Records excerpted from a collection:
━━━━━━━━━━━━━━━━━━━━━━━━━━━━━━

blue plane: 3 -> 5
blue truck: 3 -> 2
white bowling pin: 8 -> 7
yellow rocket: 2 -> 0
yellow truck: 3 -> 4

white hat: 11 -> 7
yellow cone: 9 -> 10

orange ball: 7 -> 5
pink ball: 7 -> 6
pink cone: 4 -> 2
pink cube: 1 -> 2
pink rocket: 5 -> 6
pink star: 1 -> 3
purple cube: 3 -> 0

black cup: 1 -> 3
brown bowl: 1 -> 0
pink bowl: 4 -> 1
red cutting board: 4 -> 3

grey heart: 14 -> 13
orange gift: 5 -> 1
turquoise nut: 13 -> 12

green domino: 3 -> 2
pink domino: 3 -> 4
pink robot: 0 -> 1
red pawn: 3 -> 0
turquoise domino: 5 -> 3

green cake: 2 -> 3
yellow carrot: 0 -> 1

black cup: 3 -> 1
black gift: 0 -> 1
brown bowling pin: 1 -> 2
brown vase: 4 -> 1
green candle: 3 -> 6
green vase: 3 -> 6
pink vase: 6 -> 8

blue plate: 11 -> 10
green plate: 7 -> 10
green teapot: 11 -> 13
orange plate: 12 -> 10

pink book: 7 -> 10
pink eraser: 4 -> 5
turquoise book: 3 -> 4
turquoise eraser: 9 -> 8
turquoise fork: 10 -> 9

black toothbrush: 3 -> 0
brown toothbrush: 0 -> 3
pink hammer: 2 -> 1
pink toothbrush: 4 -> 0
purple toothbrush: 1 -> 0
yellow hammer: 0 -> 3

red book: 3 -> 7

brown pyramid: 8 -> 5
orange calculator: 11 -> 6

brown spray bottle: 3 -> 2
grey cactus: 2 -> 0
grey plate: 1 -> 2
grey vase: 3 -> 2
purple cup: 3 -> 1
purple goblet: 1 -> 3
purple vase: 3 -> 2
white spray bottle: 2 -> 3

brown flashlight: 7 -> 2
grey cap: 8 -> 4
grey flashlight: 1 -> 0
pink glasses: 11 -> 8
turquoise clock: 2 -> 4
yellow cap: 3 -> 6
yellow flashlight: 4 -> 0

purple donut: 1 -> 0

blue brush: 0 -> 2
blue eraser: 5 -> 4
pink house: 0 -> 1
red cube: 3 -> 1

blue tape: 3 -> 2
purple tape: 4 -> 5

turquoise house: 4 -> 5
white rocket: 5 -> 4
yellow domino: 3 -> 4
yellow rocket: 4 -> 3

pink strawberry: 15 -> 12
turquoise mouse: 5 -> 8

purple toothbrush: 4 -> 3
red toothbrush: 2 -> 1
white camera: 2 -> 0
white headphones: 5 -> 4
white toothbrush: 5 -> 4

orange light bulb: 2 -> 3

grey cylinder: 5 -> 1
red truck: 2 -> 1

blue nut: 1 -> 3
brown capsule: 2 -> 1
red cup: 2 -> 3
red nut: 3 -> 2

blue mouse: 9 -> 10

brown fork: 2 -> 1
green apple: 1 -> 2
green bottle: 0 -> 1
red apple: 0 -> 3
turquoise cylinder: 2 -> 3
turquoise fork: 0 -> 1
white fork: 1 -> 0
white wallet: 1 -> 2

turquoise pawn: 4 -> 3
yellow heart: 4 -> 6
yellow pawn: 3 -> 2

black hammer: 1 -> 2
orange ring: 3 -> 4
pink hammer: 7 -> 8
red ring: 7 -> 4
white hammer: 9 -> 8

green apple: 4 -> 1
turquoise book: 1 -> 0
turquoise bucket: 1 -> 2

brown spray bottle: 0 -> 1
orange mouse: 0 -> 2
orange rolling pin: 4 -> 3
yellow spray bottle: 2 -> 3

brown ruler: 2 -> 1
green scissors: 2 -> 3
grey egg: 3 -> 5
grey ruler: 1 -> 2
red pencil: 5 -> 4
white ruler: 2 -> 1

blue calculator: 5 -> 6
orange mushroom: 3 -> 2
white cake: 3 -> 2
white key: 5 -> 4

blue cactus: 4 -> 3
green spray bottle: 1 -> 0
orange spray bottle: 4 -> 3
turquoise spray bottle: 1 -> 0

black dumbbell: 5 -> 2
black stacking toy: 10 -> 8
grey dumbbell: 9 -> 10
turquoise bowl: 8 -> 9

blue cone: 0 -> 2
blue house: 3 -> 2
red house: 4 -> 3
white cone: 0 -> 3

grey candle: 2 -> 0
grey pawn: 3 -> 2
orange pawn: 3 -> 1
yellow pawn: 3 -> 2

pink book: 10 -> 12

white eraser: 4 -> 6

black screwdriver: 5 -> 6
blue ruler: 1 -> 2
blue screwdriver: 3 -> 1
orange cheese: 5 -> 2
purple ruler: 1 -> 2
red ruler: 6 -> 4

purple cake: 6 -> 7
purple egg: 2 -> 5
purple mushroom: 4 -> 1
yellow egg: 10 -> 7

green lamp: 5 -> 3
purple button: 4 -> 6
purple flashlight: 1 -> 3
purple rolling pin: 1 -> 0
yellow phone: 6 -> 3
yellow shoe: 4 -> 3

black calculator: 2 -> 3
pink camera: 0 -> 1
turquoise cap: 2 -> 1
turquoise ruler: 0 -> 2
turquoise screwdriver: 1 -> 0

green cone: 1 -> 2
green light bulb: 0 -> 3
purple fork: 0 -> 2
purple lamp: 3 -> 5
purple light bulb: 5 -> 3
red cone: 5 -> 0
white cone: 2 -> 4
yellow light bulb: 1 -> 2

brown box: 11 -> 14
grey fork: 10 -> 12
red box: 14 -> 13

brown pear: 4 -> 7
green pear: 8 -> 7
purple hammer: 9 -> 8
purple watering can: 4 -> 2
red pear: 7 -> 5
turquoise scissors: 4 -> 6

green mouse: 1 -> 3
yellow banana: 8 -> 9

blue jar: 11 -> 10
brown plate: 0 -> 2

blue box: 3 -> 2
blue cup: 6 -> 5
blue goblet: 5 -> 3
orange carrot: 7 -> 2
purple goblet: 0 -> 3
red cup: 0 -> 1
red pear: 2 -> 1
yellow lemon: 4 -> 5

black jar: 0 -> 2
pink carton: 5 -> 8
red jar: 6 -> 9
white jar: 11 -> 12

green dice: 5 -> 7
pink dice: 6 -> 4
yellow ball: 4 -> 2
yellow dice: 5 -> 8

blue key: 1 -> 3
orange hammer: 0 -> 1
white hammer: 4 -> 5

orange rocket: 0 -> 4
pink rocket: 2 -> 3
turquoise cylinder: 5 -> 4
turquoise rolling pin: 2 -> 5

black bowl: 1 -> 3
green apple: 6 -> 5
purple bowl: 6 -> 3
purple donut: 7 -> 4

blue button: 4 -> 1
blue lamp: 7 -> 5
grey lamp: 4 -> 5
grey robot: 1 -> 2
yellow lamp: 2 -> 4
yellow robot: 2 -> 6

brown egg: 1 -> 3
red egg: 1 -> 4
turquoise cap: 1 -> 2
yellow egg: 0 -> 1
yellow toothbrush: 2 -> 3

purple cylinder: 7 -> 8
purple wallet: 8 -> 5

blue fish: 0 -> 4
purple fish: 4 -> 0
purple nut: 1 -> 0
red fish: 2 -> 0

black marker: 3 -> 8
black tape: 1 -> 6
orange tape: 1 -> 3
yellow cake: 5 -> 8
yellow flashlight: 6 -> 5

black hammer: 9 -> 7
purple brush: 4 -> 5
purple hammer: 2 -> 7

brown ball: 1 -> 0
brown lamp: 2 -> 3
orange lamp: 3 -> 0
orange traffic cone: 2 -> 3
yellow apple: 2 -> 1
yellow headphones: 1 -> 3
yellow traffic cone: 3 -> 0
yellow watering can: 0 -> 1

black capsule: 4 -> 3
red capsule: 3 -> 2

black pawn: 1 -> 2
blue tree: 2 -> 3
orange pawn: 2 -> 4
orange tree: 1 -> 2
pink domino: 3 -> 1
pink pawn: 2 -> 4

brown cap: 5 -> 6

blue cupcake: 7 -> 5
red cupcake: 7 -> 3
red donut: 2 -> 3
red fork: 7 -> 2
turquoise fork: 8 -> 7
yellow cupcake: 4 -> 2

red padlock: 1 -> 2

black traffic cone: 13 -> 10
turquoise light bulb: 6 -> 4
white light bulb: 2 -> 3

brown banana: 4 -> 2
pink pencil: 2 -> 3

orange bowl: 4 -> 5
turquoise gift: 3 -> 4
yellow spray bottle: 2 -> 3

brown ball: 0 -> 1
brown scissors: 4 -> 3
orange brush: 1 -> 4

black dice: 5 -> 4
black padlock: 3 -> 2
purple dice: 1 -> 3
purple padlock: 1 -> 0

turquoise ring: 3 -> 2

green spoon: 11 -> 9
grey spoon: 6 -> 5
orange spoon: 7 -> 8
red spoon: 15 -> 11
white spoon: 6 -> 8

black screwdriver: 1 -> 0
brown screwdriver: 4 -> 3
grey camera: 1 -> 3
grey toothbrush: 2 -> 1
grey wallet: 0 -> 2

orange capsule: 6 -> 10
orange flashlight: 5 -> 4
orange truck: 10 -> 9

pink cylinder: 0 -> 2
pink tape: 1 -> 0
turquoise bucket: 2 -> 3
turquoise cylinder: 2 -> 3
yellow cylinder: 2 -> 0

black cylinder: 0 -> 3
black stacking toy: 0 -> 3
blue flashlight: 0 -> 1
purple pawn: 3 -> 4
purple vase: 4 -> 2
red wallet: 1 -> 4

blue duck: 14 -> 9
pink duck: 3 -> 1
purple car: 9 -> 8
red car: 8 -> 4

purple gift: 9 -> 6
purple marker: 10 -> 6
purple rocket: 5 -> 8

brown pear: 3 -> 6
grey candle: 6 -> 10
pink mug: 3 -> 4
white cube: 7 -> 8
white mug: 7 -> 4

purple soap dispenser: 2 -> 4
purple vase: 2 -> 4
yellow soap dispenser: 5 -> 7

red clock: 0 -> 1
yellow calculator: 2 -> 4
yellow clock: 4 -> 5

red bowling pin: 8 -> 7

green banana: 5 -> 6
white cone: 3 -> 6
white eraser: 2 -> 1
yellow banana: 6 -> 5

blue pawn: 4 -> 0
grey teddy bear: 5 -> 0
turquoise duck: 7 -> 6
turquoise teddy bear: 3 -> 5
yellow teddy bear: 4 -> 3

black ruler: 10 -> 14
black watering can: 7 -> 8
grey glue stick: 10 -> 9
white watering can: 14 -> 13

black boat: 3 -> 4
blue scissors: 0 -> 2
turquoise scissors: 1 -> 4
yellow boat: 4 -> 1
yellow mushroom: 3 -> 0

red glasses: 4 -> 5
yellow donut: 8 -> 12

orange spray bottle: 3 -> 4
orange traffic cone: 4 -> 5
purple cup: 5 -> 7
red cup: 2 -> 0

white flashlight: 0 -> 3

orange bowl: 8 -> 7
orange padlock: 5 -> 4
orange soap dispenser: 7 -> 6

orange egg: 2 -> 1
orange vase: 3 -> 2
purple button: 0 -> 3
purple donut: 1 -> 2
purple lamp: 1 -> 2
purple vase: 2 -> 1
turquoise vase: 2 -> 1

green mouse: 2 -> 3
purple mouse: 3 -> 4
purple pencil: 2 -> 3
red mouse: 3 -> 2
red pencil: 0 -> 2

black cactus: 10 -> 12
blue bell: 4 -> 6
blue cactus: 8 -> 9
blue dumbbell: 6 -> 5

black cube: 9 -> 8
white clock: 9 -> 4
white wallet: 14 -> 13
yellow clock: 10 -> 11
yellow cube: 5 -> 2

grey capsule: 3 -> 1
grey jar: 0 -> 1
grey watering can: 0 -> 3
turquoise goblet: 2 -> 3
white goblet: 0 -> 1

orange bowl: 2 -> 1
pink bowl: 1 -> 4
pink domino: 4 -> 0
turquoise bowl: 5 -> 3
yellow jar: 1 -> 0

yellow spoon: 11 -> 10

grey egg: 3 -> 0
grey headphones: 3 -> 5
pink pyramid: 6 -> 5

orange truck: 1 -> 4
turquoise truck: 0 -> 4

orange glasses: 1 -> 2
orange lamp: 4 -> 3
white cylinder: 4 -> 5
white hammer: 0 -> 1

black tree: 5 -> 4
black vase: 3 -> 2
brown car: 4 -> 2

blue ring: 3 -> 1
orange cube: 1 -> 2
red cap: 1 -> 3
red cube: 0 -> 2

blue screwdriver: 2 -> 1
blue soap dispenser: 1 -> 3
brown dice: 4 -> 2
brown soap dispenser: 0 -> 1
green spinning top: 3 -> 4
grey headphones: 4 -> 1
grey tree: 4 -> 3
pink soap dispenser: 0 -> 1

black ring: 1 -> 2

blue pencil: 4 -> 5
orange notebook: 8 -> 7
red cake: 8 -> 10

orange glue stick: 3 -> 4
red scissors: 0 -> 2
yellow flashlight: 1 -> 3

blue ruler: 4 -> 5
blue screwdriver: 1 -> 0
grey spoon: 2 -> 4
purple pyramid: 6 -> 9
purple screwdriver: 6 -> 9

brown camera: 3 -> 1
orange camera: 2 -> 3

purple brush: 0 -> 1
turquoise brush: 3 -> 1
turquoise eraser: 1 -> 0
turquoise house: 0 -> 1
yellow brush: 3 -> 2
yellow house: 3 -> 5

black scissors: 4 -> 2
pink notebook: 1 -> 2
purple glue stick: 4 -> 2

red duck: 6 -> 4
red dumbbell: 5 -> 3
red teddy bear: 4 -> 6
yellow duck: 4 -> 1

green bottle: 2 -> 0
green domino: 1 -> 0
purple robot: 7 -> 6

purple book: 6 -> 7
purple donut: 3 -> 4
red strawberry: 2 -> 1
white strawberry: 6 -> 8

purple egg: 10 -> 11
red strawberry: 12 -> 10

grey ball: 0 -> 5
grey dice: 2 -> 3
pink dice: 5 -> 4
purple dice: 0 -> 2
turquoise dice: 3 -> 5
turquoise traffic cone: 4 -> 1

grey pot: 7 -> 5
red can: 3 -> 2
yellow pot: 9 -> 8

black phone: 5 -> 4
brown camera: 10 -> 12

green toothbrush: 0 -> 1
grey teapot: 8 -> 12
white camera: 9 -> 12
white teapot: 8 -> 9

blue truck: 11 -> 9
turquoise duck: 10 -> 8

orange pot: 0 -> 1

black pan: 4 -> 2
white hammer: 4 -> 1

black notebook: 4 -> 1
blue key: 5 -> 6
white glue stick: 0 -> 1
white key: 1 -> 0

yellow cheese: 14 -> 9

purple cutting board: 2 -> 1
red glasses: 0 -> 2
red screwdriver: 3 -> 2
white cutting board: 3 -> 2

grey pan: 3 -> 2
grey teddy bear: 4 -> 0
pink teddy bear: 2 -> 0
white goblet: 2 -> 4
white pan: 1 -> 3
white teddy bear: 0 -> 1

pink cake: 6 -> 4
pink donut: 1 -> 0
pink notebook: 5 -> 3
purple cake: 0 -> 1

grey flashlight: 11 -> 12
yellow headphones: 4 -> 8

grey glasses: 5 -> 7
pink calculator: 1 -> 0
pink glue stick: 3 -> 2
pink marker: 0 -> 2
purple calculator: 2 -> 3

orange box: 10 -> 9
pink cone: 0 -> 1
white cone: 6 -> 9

━━━━━━━━━━━━━━━━━━━━━━━━━━━━━━

§ **Exercise goal**: Determine which lines above include the word "bowling", and report those lines in full.

§ **Written answer**:
white bowling pin: 8 -> 7
brown bowling pin: 1 -> 2
red bowling pin: 8 -> 7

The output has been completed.